Exercise goal | Can you give back every one of the entries below word for word, leaving the pictures out?

Task material |
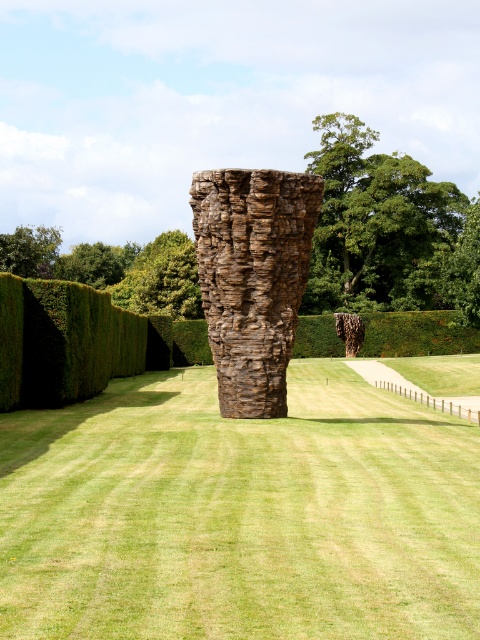
Question: Can you confirm if green grass at center is bigger than green leafy tree at upper center?

Choices:
 (A) yes
 (B) no

Answer: (B)

Question: Does green grass at center have a greater width compared to green leafy tree at upper center?

Choices:
 (A) no
 (B) yes

Answer: (A)

Question: Is brown textured rock at center positioned before green leafy tree at upper center?

Choices:
 (A) yes
 (B) no

Answer: (A)

Question: Considering the real-world distances, which object is closest to the green grass at center?

Choices:
 (A) green leafy tree at upper center
 (B) green leafy tree at upper left

Answer: (A)

Question: Based on their relative distances, which object is farther from the brown textured rock at center?

Choices:
 (A) green leafy tree at upper center
 (B) green leafy tree at upper left
 (C) green grass at center

Answer: (B)

Question: Estimate the real-world distances between objects in this image. Which object is closer to the green grass at center?

Choices:
 (A) green leafy tree at upper center
 (B) brown textured rock at center
 (C) green leafy tree at upper left

Answer: (B)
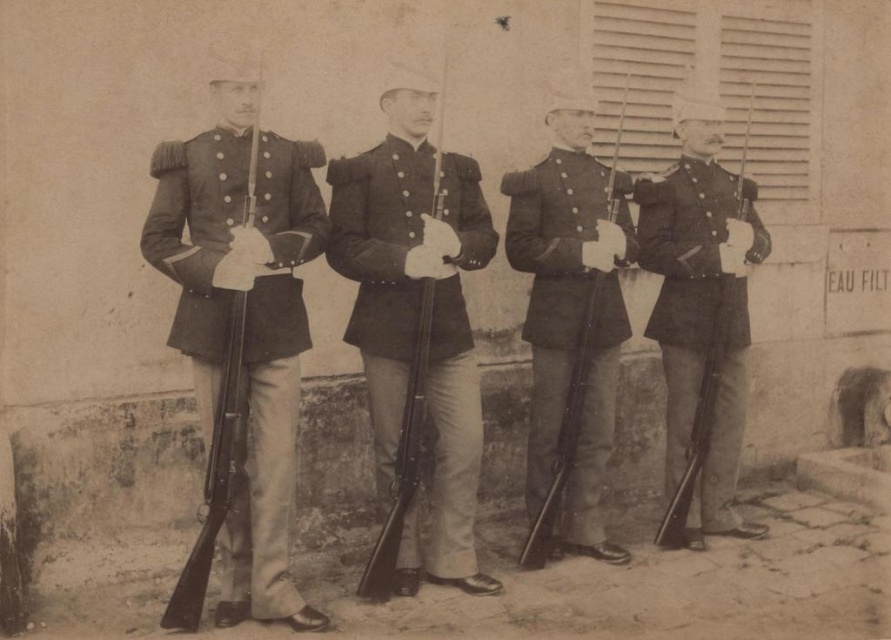
Question: Does matte black rifle at center appear on the right side of dark blue wool jacket at center?

Choices:
 (A) yes
 (B) no

Answer: (B)

Question: Is dark blue wool jacket at center bigger than dark gray wool uniform at center?

Choices:
 (A) yes
 (B) no

Answer: (A)

Question: Which point is farther to the camera?

Choices:
 (A) matte black rifle at center
 (B) matte black uniform at left
 (C) dark blue wool jacket at center
 (D) smooth dark fabric uniform at right

Answer: (D)

Question: Estimate the real-world distances between objects in this image. Which object is farther from the matte black uniform at left?

Choices:
 (A) smooth dark fabric uniform at right
 (B) dark blue wool jacket at center
 (C) matte black rifle at center

Answer: (A)

Question: Which object appears closest to the camera in this image?

Choices:
 (A) dark blue wool jacket at center
 (B) smooth dark fabric uniform at right
 (C) dark gray wool uniform at center

Answer: (A)

Question: Considering the relative positions of matte black uniform at left and dark blue wool jacket at center in the image provided, where is matte black uniform at left located with respect to dark blue wool jacket at center?

Choices:
 (A) above
 (B) below

Answer: (B)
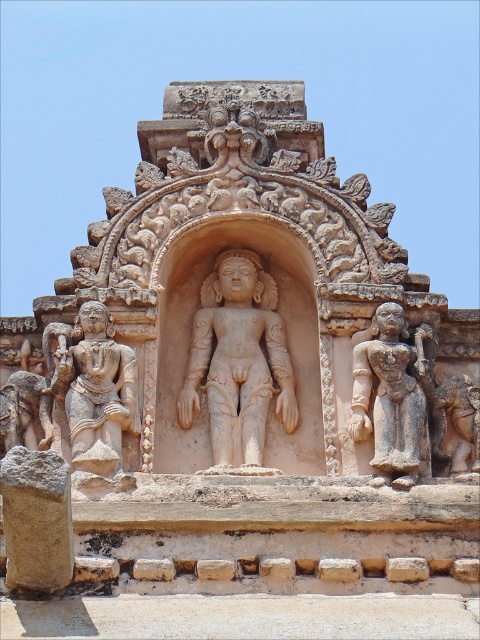
Question: Is beige stone statue at center smaller than gray stone statue at right?

Choices:
 (A) yes
 (B) no

Answer: (B)

Question: Can you confirm if beige stone statue at center is positioned to the right of stone statue at left?

Choices:
 (A) no
 (B) yes

Answer: (B)

Question: Based on their relative distances, which object is nearer to the stone statue at left?

Choices:
 (A) gray stone statue at right
 (B) beige stone statue at center

Answer: (B)

Question: Among these objects, which one is nearest to the camera?

Choices:
 (A) beige stone statue at center
 (B) stone statue at left

Answer: (B)

Question: Is beige stone statue at center to the left of gray stone statue at right from the viewer's perspective?

Choices:
 (A) yes
 (B) no

Answer: (A)

Question: Estimate the real-world distances between objects in this image. Which object is farther from the stone statue at left?

Choices:
 (A) gray stone statue at right
 (B) beige stone statue at center

Answer: (A)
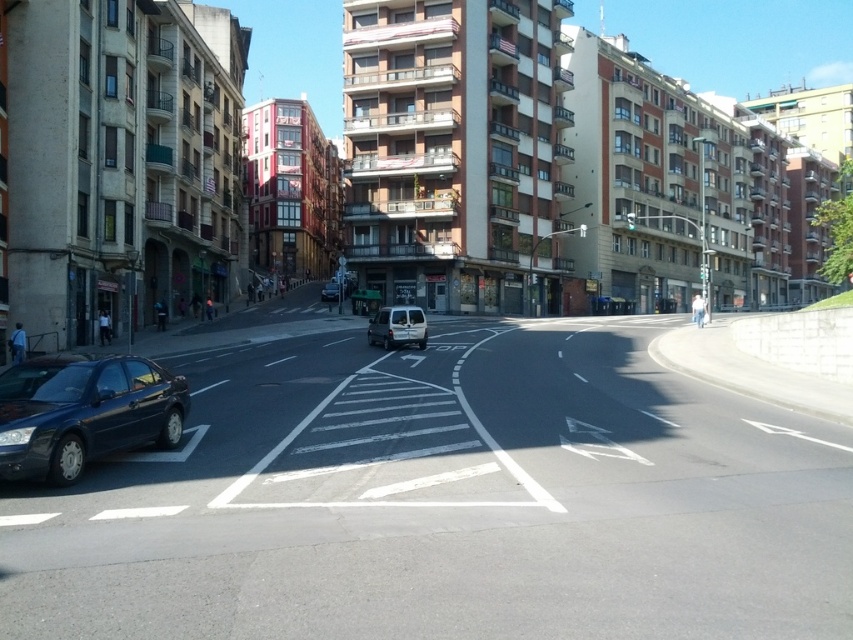
Who is more distant from viewer, (93, 388) or (334, 284)?

The point (334, 284) is behind.

Does matte black car at lower left have a larger size compared to matte silver van at center?

No, matte black car at lower left is not bigger than matte silver van at center.

The image size is (853, 640). Describe the element at coordinates (84, 412) in the screenshot. I see `matte black car at lower left` at that location.

Locate an element on the screen. The image size is (853, 640). matte black car at lower left is located at coordinates (84, 412).

Is satin silver van at center further to camera compared to matte silver van at center?

No, satin silver van at center is closer to the viewer.

Find the location of a particular element. The width and height of the screenshot is (853, 640). satin silver van at center is located at coordinates (397, 326).

What do you see at coordinates (84, 412) in the screenshot? Image resolution: width=853 pixels, height=640 pixels. I see `matte black car at lower left` at bounding box center [84, 412].

Who is shorter, matte black car at lower left or satin silver van at center?

With less height is matte black car at lower left.

From the picture: Who is more distant from viewer, (6, 444) or (376, 317)?

The point (376, 317) is behind.

Identify the location of matte black car at lower left. The image size is (853, 640). (84, 412).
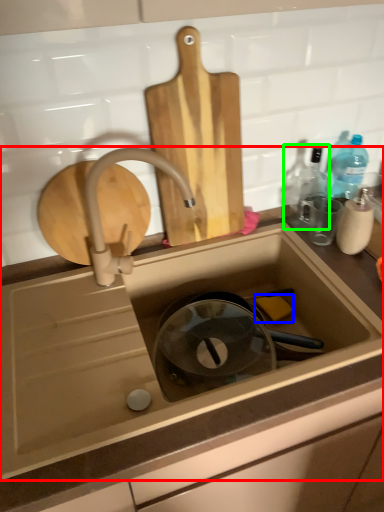
Question: Based on their relative distances, which object is nearer to sink (highlighted by a red box)? Choose from soap (highlighted by a blue box) and bottle (highlighted by a green box).

Choices:
 (A) soap
 (B) bottle

Answer: (A)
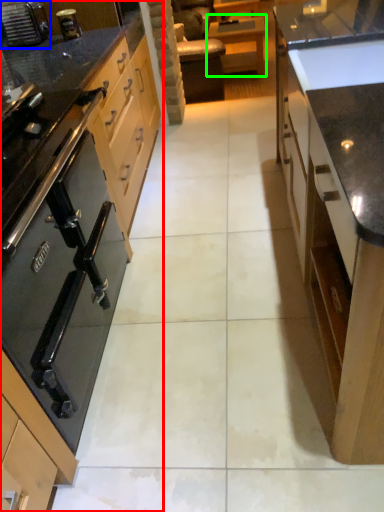
Question: Considering the real-world distances, which object is farthest from cabinetry (highlighted by a red box)? home appliance (highlighted by a blue box) or table (highlighted by a green box)?

Choices:
 (A) home appliance
 (B) table

Answer: (B)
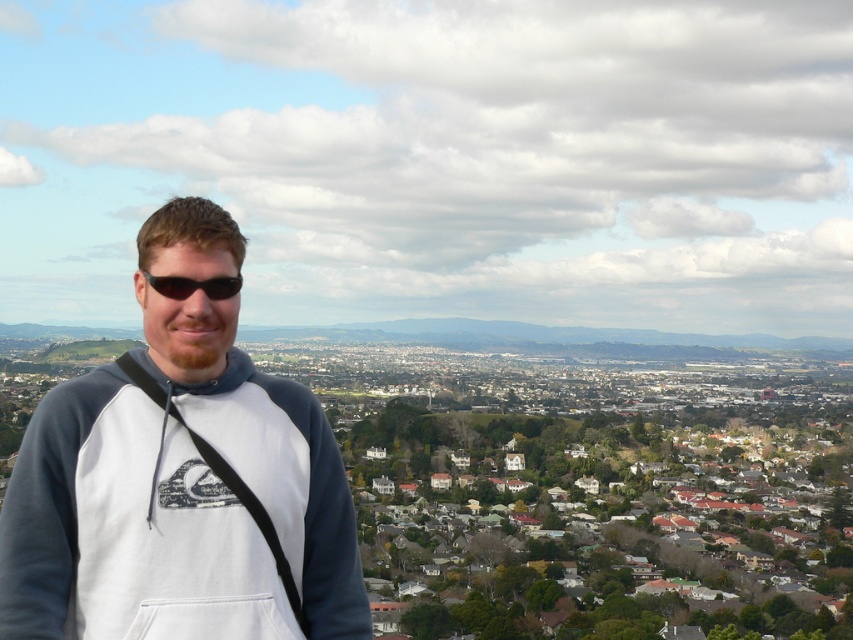
Question: Which of the following is the closest to the observer?

Choices:
 (A) (178, 259)
 (B) (173, 291)

Answer: (B)

Question: Can you confirm if white fleece sweatshirt at center is wider than black matte sunglasses at center?

Choices:
 (A) no
 (B) yes

Answer: (B)

Question: Does white fleece sweatshirt at center have a lesser width compared to black matte sunglasses at center?

Choices:
 (A) no
 (B) yes

Answer: (A)

Question: From the image, what is the correct spatial relationship of white fleece sweatshirt at center in relation to black matte sunglasses at center?

Choices:
 (A) left
 (B) right

Answer: (A)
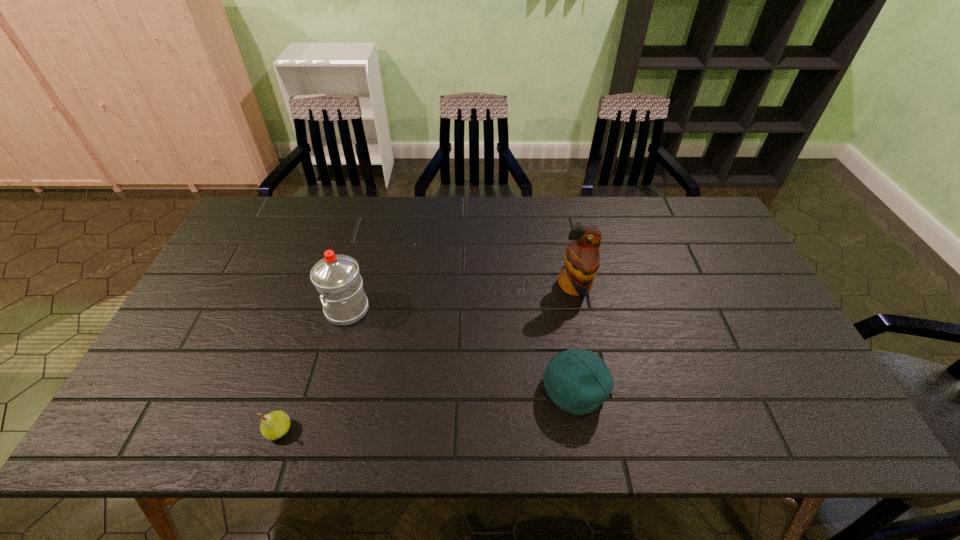
Locate an element on the screen. vacant area between the beanie and the shortest object is located at coordinates (426, 409).

Find the location of `free spot between the water bottle and the parrot`. free spot between the water bottle and the parrot is located at coordinates (461, 298).

Locate an element on the screen. The image size is (960, 540). vacant space in between the parrot and the water bottle is located at coordinates (461, 298).

I want to click on unoccupied area between the parrot and the beanie, so click(574, 338).

This screenshot has width=960, height=540. In order to click on free space that is in between the parrot and the shortest object in this screenshot , I will do `click(427, 358)`.

At what (x,y) coordinates should I click in order to perform the action: click on free space between the beanie and the shortest object. Please return your answer as a coordinate pair (x, y). The width and height of the screenshot is (960, 540). Looking at the image, I should click on click(x=426, y=409).

Identify the location of free space between the parrot and the water bottle. (461, 298).

Where is `object that is the third closest one to the shortest object`? This screenshot has width=960, height=540. object that is the third closest one to the shortest object is located at coordinates (582, 259).

Locate an element on the screen. The width and height of the screenshot is (960, 540). the closest object to the parrot is located at coordinates (578, 381).

At what (x,y) coordinates should I click in order to perform the action: click on free space in the image that satisfies the following two spatial constraints: 1. on the face of the parrot; 2. on the handle side of the water bottle. Please return your answer as a coordinate pair (x, y). Image resolution: width=960 pixels, height=540 pixels. Looking at the image, I should click on (580, 309).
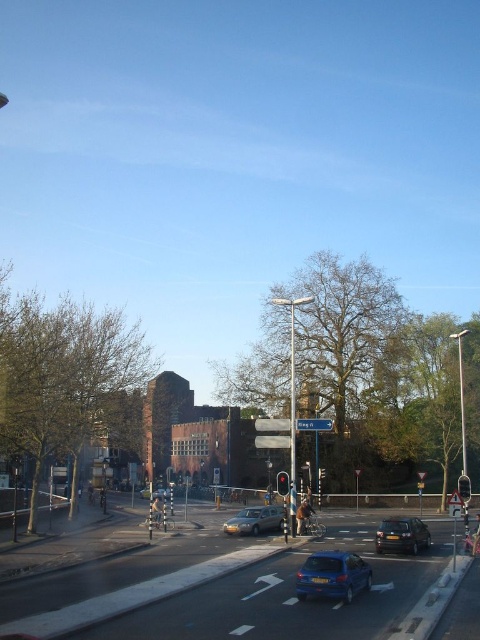
You are a delivery driver who needs to park your van near the blue metallic hatchback at center and the red glass traffic light at center. Which object should you park closer to if you want to minimize the space taken up by your van?

You should park closer to the blue metallic hatchback at center because it occupies less space than the red glass traffic light at center, so positioning your van near it would require less area.

You are a self driving car approaching the intersection in the image. You see the shiny black car at lower right. Based on its position, can you estimate whether it is on the left or right side of the road?

The shiny black car at lower right is positioned at point (402, 536) in the image. Since the coordinates are both 0.838, it is located near the lower right corner of the image, which corresponds to the right side of the road from the driver perspective. Therefore, the shiny black car at lower right is on the right side of the road.

You are a pedestrian standing at the crosswalk. You see a shiny black car at lower right. Can you safely cross the road before the shiny black car reaches your position?

The shiny black car at lower right is located at point (402,536), which is relatively close to the crosswalk. However, without information on the car speed or distance from the crosswalk, it is impossible to determine if it is safe to cross. Please wait for a safe opportunity.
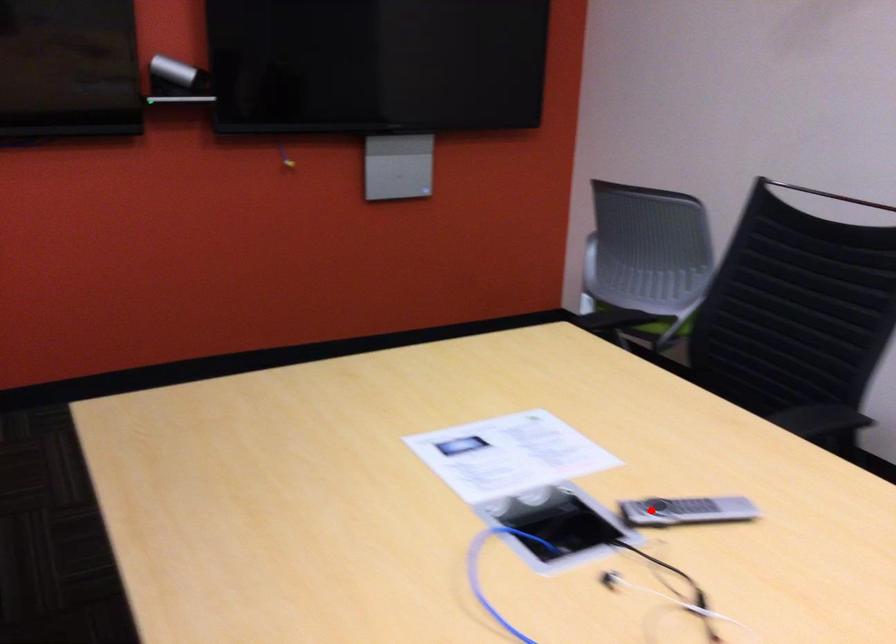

Task result |
Question: Can you confirm if green grass at center is bigger than green leafy tree at upper center?

Choices:
 (A) yes
 (B) no

Answer: (B)

Question: Does green grass at center have a greater width compared to green leafy tree at upper center?

Choices:
 (A) no
 (B) yes

Answer: (A)

Question: Is brown textured rock at center positioned before green leafy tree at upper center?

Choices:
 (A) yes
 (B) no

Answer: (A)

Question: Considering the real-world distances, which object is closest to the green grass at center?

Choices:
 (A) green leafy tree at upper center
 (B) green leafy tree at upper left

Answer: (A)

Question: Based on their relative distances, which object is farther from the brown textured rock at center?

Choices:
 (A) green leafy tree at upper center
 (B) green leafy tree at upper left
 (C) green grass at center

Answer: (B)

Question: Estimate the real-world distances between objects in this image. Which object is closer to the green grass at center?

Choices:
 (A) green leafy tree at upper center
 (B) brown textured rock at center
 (C) green leafy tree at upper left

Answer: (B)
Question: Does matte black rifle at center appear on the right side of dark blue wool jacket at center?

Choices:
 (A) yes
 (B) no

Answer: (B)

Question: Is dark blue wool jacket at center bigger than dark gray wool uniform at center?

Choices:
 (A) yes
 (B) no

Answer: (A)

Question: Which point is farther to the camera?

Choices:
 (A) matte black rifle at center
 (B) matte black uniform at left
 (C) dark blue wool jacket at center
 (D) smooth dark fabric uniform at right

Answer: (D)

Question: Estimate the real-world distances between objects in this image. Which object is farther from the matte black uniform at left?

Choices:
 (A) smooth dark fabric uniform at right
 (B) dark blue wool jacket at center
 (C) matte black rifle at center

Answer: (A)

Question: Which object appears closest to the camera in this image?

Choices:
 (A) dark blue wool jacket at center
 (B) smooth dark fabric uniform at right
 (C) dark gray wool uniform at center

Answer: (A)

Question: Considering the relative positions of matte black uniform at left and dark blue wool jacket at center in the image provided, where is matte black uniform at left located with respect to dark blue wool jacket at center?

Choices:
 (A) above
 (B) below

Answer: (B)
Question: Is beige stone statue at center smaller than gray stone statue at right?

Choices:
 (A) yes
 (B) no

Answer: (B)

Question: Can you confirm if beige stone statue at center is positioned to the right of stone statue at left?

Choices:
 (A) no
 (B) yes

Answer: (B)

Question: Based on their relative distances, which object is nearer to the stone statue at left?

Choices:
 (A) gray stone statue at right
 (B) beige stone statue at center

Answer: (B)

Question: Among these objects, which one is nearest to the camera?

Choices:
 (A) beige stone statue at center
 (B) stone statue at left

Answer: (B)

Question: Is beige stone statue at center to the left of gray stone statue at right from the viewer's perspective?

Choices:
 (A) yes
 (B) no

Answer: (A)

Question: Estimate the real-world distances between objects in this image. Which object is farther from the stone statue at left?

Choices:
 (A) gray stone statue at right
 (B) beige stone statue at center

Answer: (A)
Who is more distant from viewer, (93, 388) or (334, 284)?

The point (334, 284) is behind.

Does matte black car at lower left have a larger size compared to matte silver van at center?

No, matte black car at lower left is not bigger than matte silver van at center.

The image size is (853, 640). Describe the element at coordinates (84, 412) in the screenshot. I see `matte black car at lower left` at that location.

Locate an element on the screen. The image size is (853, 640). matte black car at lower left is located at coordinates (84, 412).

Is satin silver van at center further to camera compared to matte silver van at center?

No, satin silver van at center is closer to the viewer.

Find the location of a particular element. The width and height of the screenshot is (853, 640). satin silver van at center is located at coordinates (397, 326).

What do you see at coordinates (84, 412) in the screenshot? Image resolution: width=853 pixels, height=640 pixels. I see `matte black car at lower left` at bounding box center [84, 412].

Who is shorter, matte black car at lower left or satin silver van at center?

With less height is matte black car at lower left.

From the picture: Who is more distant from viewer, (6, 444) or (376, 317)?

The point (376, 317) is behind.

Identify the location of matte black car at lower left. The image size is (853, 640). (84, 412).
Question: Based on their relative distances, which object is nearer to sink (highlighted by a red box)? Choose from soap (highlighted by a blue box) and bottle (highlighted by a green box).

Choices:
 (A) soap
 (B) bottle

Answer: (A)
Question: Considering the real-world distances, which object is farthest from cabinetry (highlighted by a red box)? home appliance (highlighted by a blue box) or table (highlighted by a green box)?

Choices:
 (A) home appliance
 (B) table

Answer: (B)
Question: Which of the following is the closest to the observer?

Choices:
 (A) (178, 259)
 (B) (173, 291)

Answer: (B)

Question: Can you confirm if white fleece sweatshirt at center is wider than black matte sunglasses at center?

Choices:
 (A) no
 (B) yes

Answer: (B)

Question: Does white fleece sweatshirt at center have a lesser width compared to black matte sunglasses at center?

Choices:
 (A) no
 (B) yes

Answer: (A)

Question: From the image, what is the correct spatial relationship of white fleece sweatshirt at center in relation to black matte sunglasses at center?

Choices:
 (A) left
 (B) right

Answer: (A)
Locate an element on the screen. vacant area between the beanie and the shortest object is located at coordinates (426, 409).

Find the location of `free spot between the water bottle and the parrot`. free spot between the water bottle and the parrot is located at coordinates (461, 298).

Locate an element on the screen. The image size is (960, 540). vacant space in between the parrot and the water bottle is located at coordinates (461, 298).

I want to click on unoccupied area between the parrot and the beanie, so click(574, 338).

This screenshot has width=960, height=540. In order to click on free space that is in between the parrot and the shortest object in this screenshot , I will do `click(427, 358)`.

At what (x,y) coordinates should I click in order to perform the action: click on free space between the beanie and the shortest object. Please return your answer as a coordinate pair (x, y). The width and height of the screenshot is (960, 540). Looking at the image, I should click on click(x=426, y=409).

Identify the location of free space between the parrot and the water bottle. (461, 298).

Where is `object that is the third closest one to the shortest object`? This screenshot has width=960, height=540. object that is the third closest one to the shortest object is located at coordinates (582, 259).

Locate an element on the screen. The width and height of the screenshot is (960, 540). the closest object to the parrot is located at coordinates (578, 381).

At what (x,y) coordinates should I click in order to perform the action: click on free space in the image that satisfies the following two spatial constraints: 1. on the face of the parrot; 2. on the handle side of the water bottle. Please return your answer as a coordinate pair (x, y). Image resolution: width=960 pixels, height=540 pixels. Looking at the image, I should click on (580, 309).
You are a delivery driver who needs to park your van near the blue metallic hatchback at center and the red glass traffic light at center. Which object should you park closer to if you want to minimize the space taken up by your van?

You should park closer to the blue metallic hatchback at center because it occupies less space than the red glass traffic light at center, so positioning your van near it would require less area.

You are a self driving car approaching the intersection in the image. You see the shiny black car at lower right. Based on its position, can you estimate whether it is on the left or right side of the road?

The shiny black car at lower right is positioned at point (402, 536) in the image. Since the coordinates are both 0.838, it is located near the lower right corner of the image, which corresponds to the right side of the road from the driver perspective. Therefore, the shiny black car at lower right is on the right side of the road.

You are a pedestrian standing at the crosswalk. You see a shiny black car at lower right. Can you safely cross the road before the shiny black car reaches your position?

The shiny black car at lower right is located at point (402,536), which is relatively close to the crosswalk. However, without information on the car speed or distance from the crosswalk, it is impossible to determine if it is safe to cross. Please wait for a safe opportunity.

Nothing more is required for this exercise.